Source records:
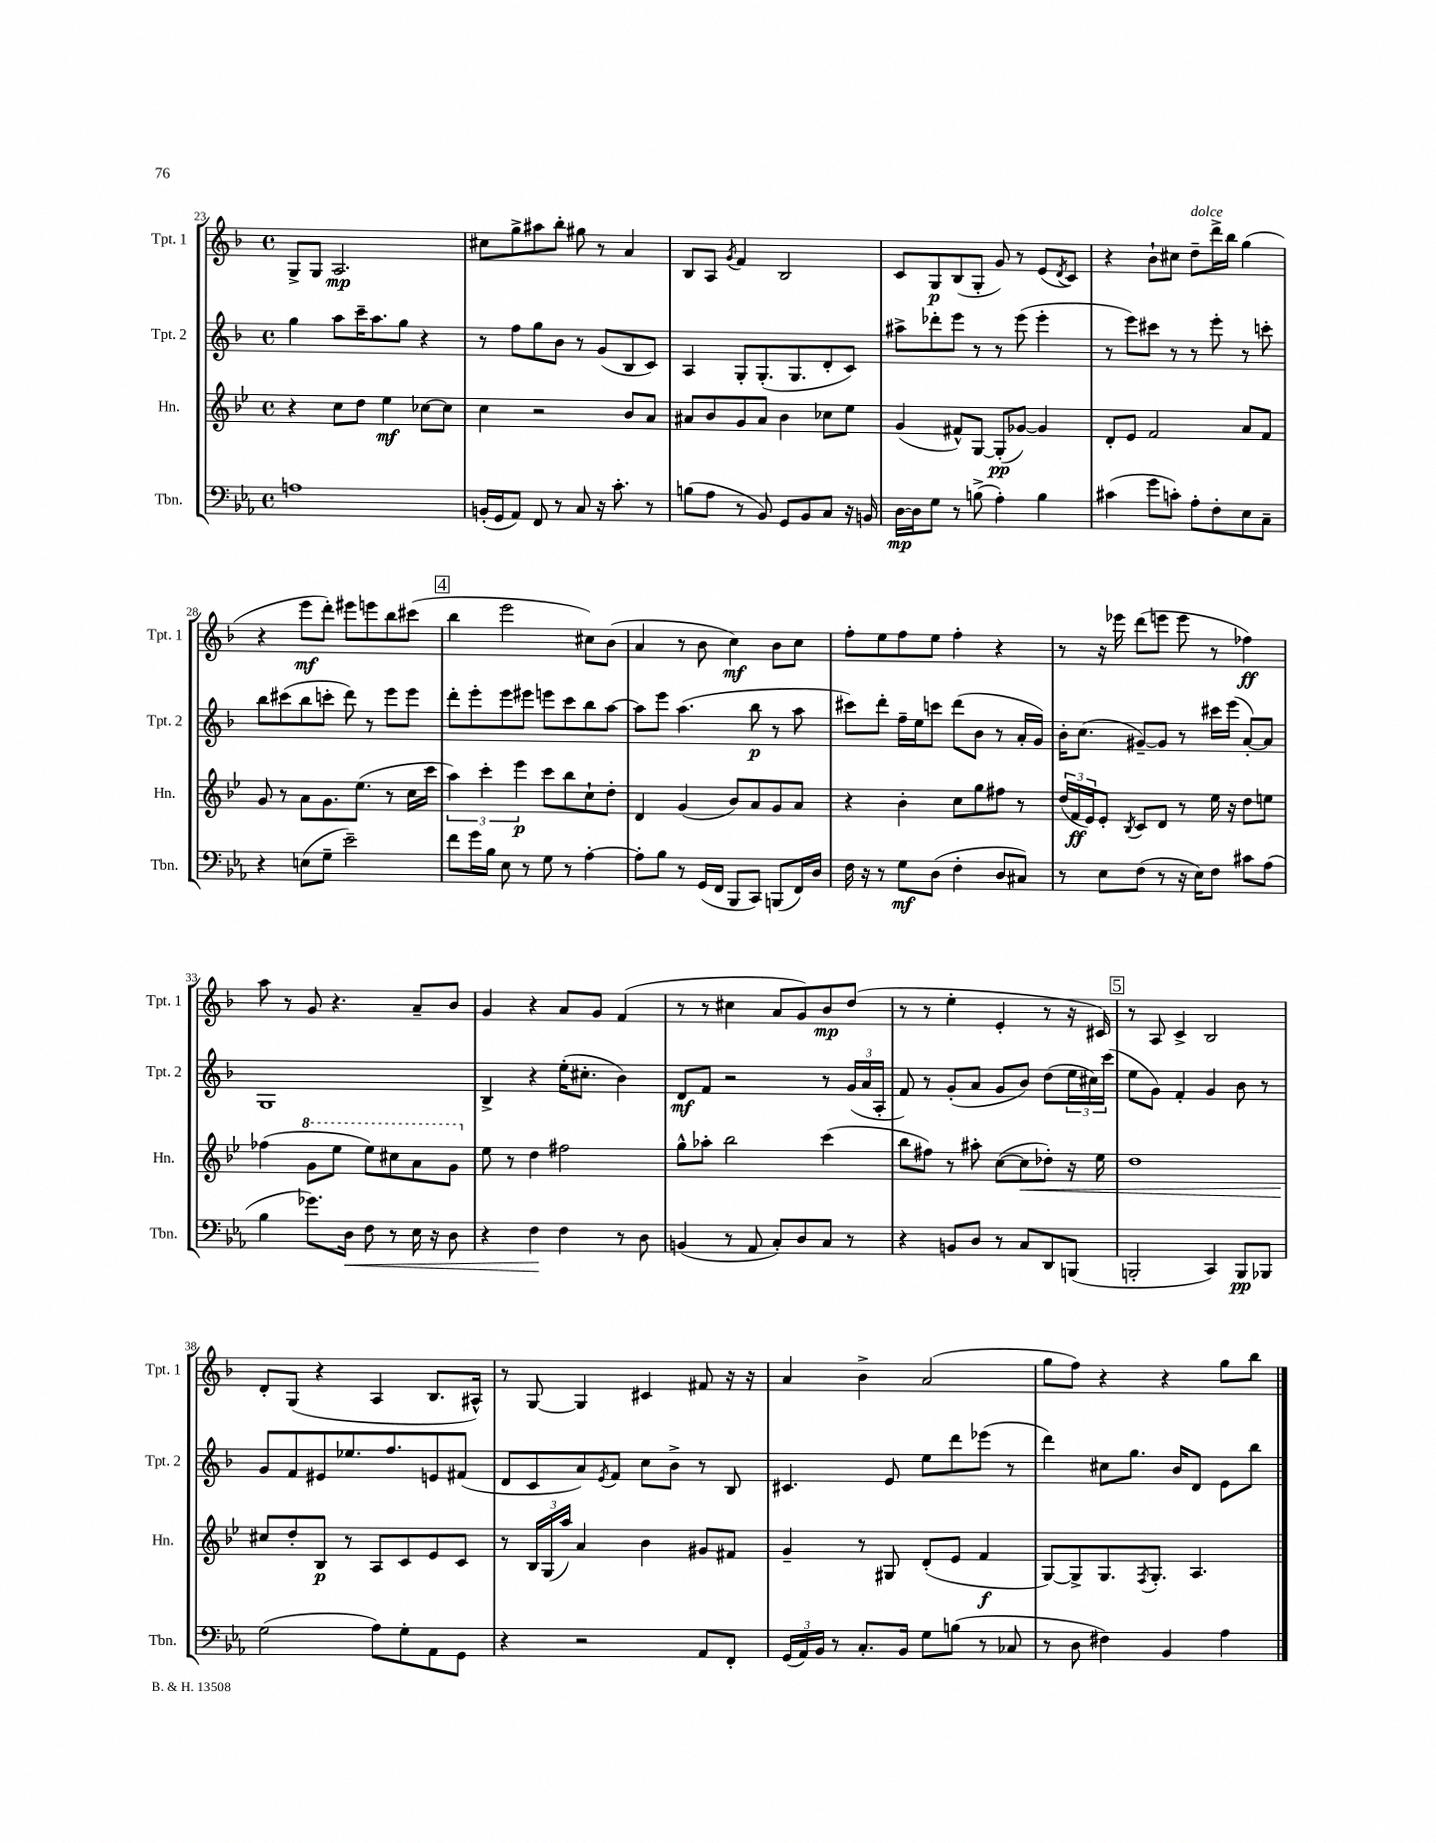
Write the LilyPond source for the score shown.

<<
\new StaffGroup <<
\new Staff = "s0" \with { instrumentName = "Tpt. 1" shortInstrumentName = "Tpt. 1" } {
    \clef treble \key f \major \defaultTimeSignature \time 4/4
    g8-> g8 a2.\mp |
    cis''8 g''8-> ais''8 bes''8-. gis''8 r8 a'4 |
    bes8 a8 \acciaccatura { g'8 } f'4 bes2 |
    c'8 g8\p bes8( g8-. g'8) r8 e'8( \acciaccatura { d'8 } c'8) |
    r4 bes'8-! cis''8 d''8--^\markup { \italic "dolce" } d'''16-> bes''16 g''4( |
    r4 e'''8\mf d'''8-.) eis'''8 e'''8 bes''8 cis'''8( |
    \mark \markup { \box "4" } bes''4 e'''2 cis''8) bes'8( |
    a'4 r8 bes'8 c''4\mf) bes'8 c''8 |
    f''8-. e''8 f''8 e''8 f''4-. r4 |
    r8 r16 ees'''16 d'''8( e'''8 e'''8 r8 fes''4\ff) |
    a''8 r8 g'8 r4. a'8-- bes'8 |
    g'4 r4 a'8 g'8 f'4( |
    r8 r8 cis''4 a'8 g'8) bes'8\mp d''8( |
    r8 r8 e''4-. e'4-. r8 r16 cis'16) |
    \mark \markup { \box "5" } r8 a8 c'4-> bes2 |
    d'8-. g8( r4 a4 bes8. ais16-^) |
    r8 g8~ g4 cis'4 fis'8 r16 r16 |
    a'4 bes'4-> a'2( |
    g''8 f''8) r4 r4 g''8 bes''8 \bar "|." |
}
\new Staff = "s1" \with { instrumentName = "Tpt. 2" shortInstrumentName = "Tpt. 2" } {
    \clef treble \key f \major \defaultTimeSignature \time 4/4
    g''4 a''8 c'''16-- a''8. g''8 r4 |
    r8 f''8 g''8 bes'8 r8 g'8( bes8 c'8) |
    a4 g8-. g8.-.( g8. d'8-. c'8) |
    ais''8-> des'''8-. e'''8 r8 r8 e'''8( e'''4-. |
    r8 e'''8) cis'''8 r8 r8 e'''8-. r8 c'''8-. |
    bes''8 cis'''8( bes''8 c'''8-. d'''8) r8 e'''8 e'''8 |
    \mark \markup { \box "4" } d'''8-. e'''8-. e'''8 eis'''8 e'''8 c'''8 bes''8 a''8~ |
    a''8 e'''8 a''4.( bes''8\p r8 a''8 |
    cis'''8) d'''8-. f''16-- e''16 c'''8 d'''8( bes'8 r8 a'16-. g'16) |
    bes'16-. c''8.( gis'8~--) gis'8 r8 cis'''16 e'''16( a'8~-.) a'8 |
    g1 |
    bes4-> r4 e''16-.( cis''8.-. bes'4) |
    d'8\mf f'8 r2 r8 \tuplet 3/2 { g'16( a'16 a16-. } |
    f'8) r8 g'8-.( a'8 g'8 bes'8) d''8( \tuplet 3/2 { e''16 cis''16) c'''16( } |
    \mark \markup { \box "5" } e''8 g'8) f'4-. g'4 bes'8 r8 |
    g'8 f'8 eis'8 ees''8. f''8. e'8 fis'8( |
    d'8 c'8 a'8) \acciaccatura { e'8 } f'8 c''8 bes'8-> r8 bes8 |
    cis'4. e'8 e''8 d'''8 ees'''8( r8 |
    d'''4) cis''8 g''8. bes'16 d'8 e'8 bes''8 \bar "|." |
}
\new Staff = "s2" \with { instrumentName = "Hn." shortInstrumentName = "Hn." } {
    \clef treble \key bes \major \defaultTimeSignature \time 4/4
    r4 c''8 d''8 ees''4\mf ces''8~ ces''8 |
    c''4 r2 bes'8 a'8 |
    ais'8 bes'8 g'8 ais'8 bes'4 ces''8 ees''8 |
    g'4( fis'8-^) g8~ g8-.\pp( ges'8~) ges'4 |
    d'8-. ees'8 f'2 a'8 f'8 |
    g'8 r8 a'8 g'8. ees''8.( r8 c''16 c'''16 |
    \mark \markup { \box "4" } \tuplet 3/2 { a''4) c'''4-. ees'''4\p } c'''8 bes''8 c''8-! d''8-. |
    d'4 g'4( bes'8) a'8 g'8 a'8 |
    r4 bes'4-. c''8 g''8 fis''8 r8 |
    \tuplet 3/2 { d''16( f'16\ff ees'16) } ees'8-. \acciaccatura { bes8 } c'8 d'8 r8 ees''16 r16 d''8 e''8 |
    fes''4( \ottava #1 g''8 ees'''8 ees'''8) cis'''8 a''8 g''8 \ottava #0 |
    ees''8 r8 d''4 fis''2 |
    g''8-^ aes''8-. bes''2 c'''4( |
    bes''8 fis''8) r8 ais''8-. c''8~( c''8\< des''8-.) r16 ees''16 |
    \mark \markup { \box "5" } d''1 |
    cis''8\! d''8-. bes8\p r8 a8 c'8 ees'8 c'8 |
    r8 \tuplet 3/2 { bes16 g16( a''16) } a'4 bes'4 gis'8 fis'8 |
    g'4-- r8 gis8 d'8-.( ees'8 f'4\f |
    g8~) g8-> g8. \acciaccatura { f8 } g8.-. a4. \bar "|." |
}
\new Staff = "s3" \with { instrumentName = "Tbn." shortInstrumentName = "Tbn." } {
    \clef bass \key ees \major \defaultTimeSignature \time 4/4
    a1 |
    b,16-.( g,16 aes,8) f,8 r8 c8 r16 c'8.-. r8 |
    b8( aes8 r8 bes,8) g,8 bes,8 c8 r16 b,16 |
    d16~\mp d16 g8 r8 b8->( aes4-.) b4 |
    cis'4( g'8 c'8-.) aes8-. f8-. ees8 c8-- |
    r4 e8( g8-- ees'2--) |
    \mark \markup { \box "4" } f'8 g'16 bes16 ees8 r8 g8 r8 aes4~-. |
    aes8-. bes8 r8 g,16( f,16 bes,,8 c,8) b,,8( f,16) d16 |
    f16 r16 r8 g8\mf d8( f4-. d8 cis8) |
    r8 ees8 f8( r8 r16 ees16) f8 cis'8 aes8( |
    bes4 ges'8.) d16\< f8 r8 ees16 r16 d8 |
    r4 f4\! f4 r8 d8 |
    b,4( r8 aes,8 c8-.) d8 c8 r8 |
    r4 b,8 d8 r8 c8 d,8 b,,8( |
    \mark \markup { \box "5" } b,,2-. c,4) b,,8\pp bes,,8 |
    g2( aes8) g8-. aes,8 g,8 |
    r4 r2 aes,8 f,8-. |
    \tuplet 3/2 { g,16( aes,16) bes,16 } r8 c8.-. bes,16 g8 b8( r8 ces8 |
    r8 d8 fis4) bes,4 aes4 \bar "|." |
}
>>
>>
\layout { \context { \Score currentBarNumber = #23 } }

* WHAT YOU NEED TO DO *
Pick out every line in the entries that contains the string "defaultTimeSignature", and copy each one. Case counts.

* TASK RESULT *
    \clef treble \key f \major \defaultTimeSignature \time 4/4
    \clef treble \key f \major \defaultTimeSignature \time 4/4
    \clef treble \key bes \major \defaultTimeSignature \time 4/4
    \clef bass \key ees \major \defaultTimeSignature \time 4/4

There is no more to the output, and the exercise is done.